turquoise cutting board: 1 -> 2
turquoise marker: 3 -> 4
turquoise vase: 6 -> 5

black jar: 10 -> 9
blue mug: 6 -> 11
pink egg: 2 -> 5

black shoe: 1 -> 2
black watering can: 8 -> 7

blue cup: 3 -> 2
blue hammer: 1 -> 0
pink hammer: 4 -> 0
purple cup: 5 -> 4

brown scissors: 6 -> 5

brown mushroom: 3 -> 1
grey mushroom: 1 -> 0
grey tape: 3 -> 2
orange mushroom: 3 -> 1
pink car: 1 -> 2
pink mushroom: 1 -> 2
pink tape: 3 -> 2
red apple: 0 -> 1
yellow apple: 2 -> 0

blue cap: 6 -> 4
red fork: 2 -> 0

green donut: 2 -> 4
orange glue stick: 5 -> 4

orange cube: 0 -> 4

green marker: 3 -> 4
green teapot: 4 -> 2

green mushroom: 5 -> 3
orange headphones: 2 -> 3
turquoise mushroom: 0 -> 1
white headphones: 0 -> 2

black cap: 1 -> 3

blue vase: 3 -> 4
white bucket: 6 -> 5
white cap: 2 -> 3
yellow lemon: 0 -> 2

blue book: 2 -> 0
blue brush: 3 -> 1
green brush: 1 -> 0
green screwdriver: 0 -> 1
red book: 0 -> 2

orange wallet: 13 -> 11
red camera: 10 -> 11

### Aim of the task
Among the lines of the material, find those that hold the word "marker" and copy them.

### Answer space
turquoise marker: 3 -> 4
green marker: 3 -> 4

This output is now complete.